- PROBLEM TO SOLVE -
Count, in the data that follows, every line with the string "yellow", and give that count as the whole reply.
Segment Start: DATA RECORDS
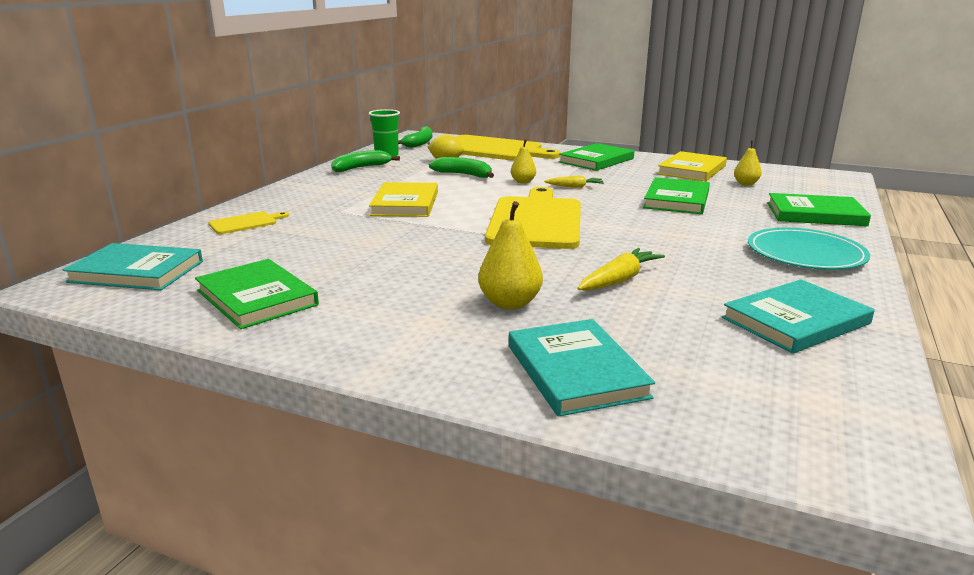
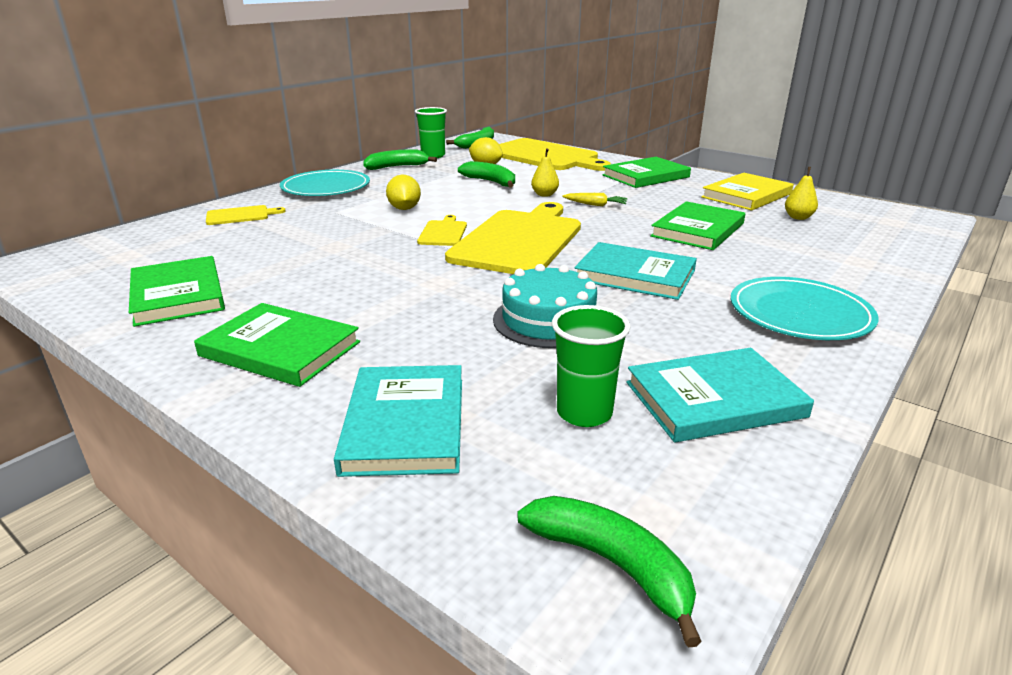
camera: 15 degrees right, 5 degrees up
(137, 271) = (104, 255): turquoise book -> turquoise book (635, 275)
(308, 191) = (326, 187): none -> turquoise plate
(405, 203) = (404, 209): yellow book -> yellow lemon
(462, 220) = (443, 232): none -> yellow cutting board
(510, 303) = (408, 333): yellow pear -> none
(619, 280) = (548, 320): yellow carrot -> turquoise cake
(709, 343) = (584, 413): none -> green cup
(815, 214) = (855, 263): green book -> green book (280, 349)
(820, 438) = (612, 564): none -> green banana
Segment End: DATA RECORDS
- YOUR RESPONSE -
4